══ Material for the task ══

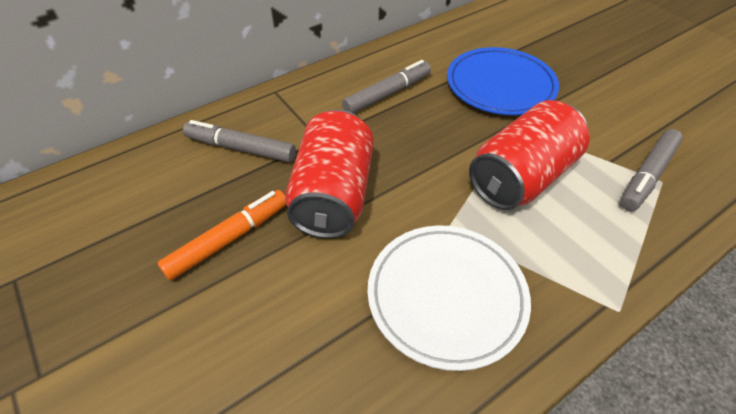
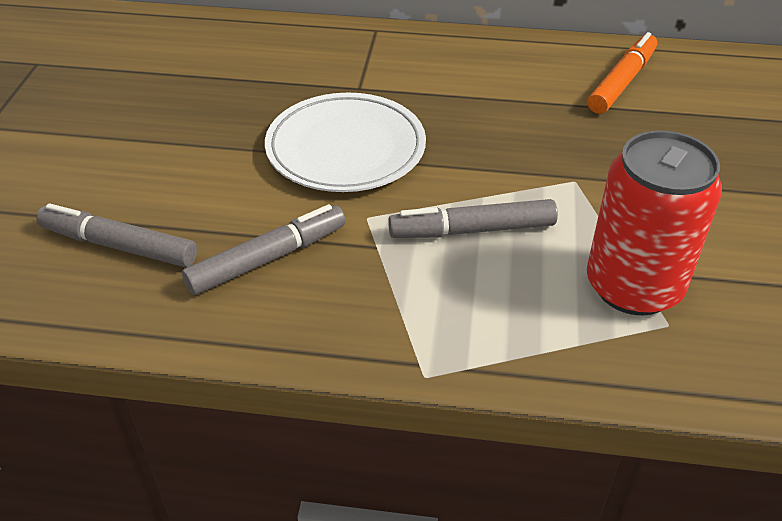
blue plate: 1 -> 0
red can: 2 -> 1

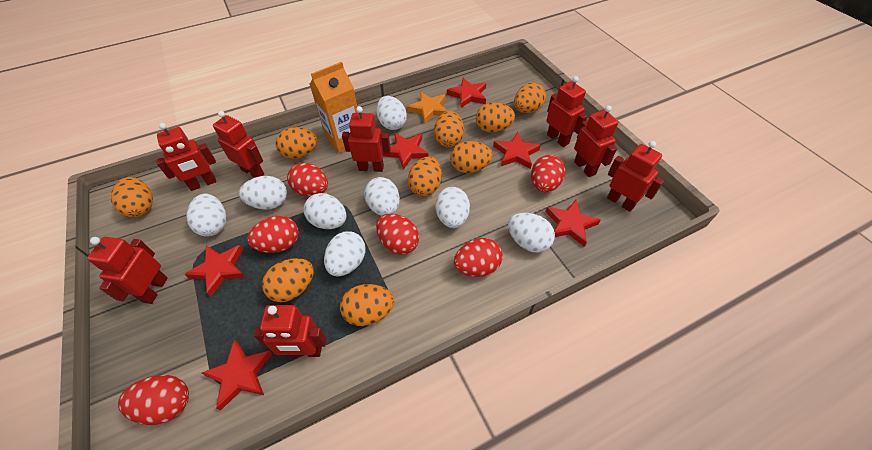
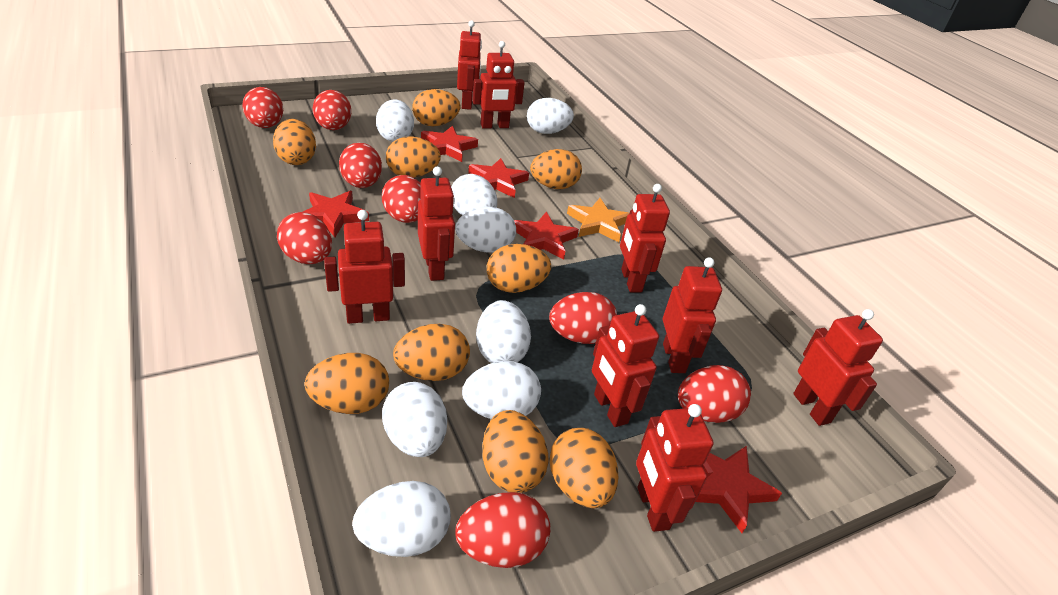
orange carton: 1 -> 0
red egg: 6 -> 8
red robot: 8 -> 9
red star: 6 -> 5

═══

### What you will do
Your copy should match the data exactly, apart from the images, which are dropped.

### Answer box
blue plate: 1 -> 0
red can: 2 -> 1

orange carton: 1 -> 0
red egg: 6 -> 8
red robot: 8 -> 9
red star: 6 -> 5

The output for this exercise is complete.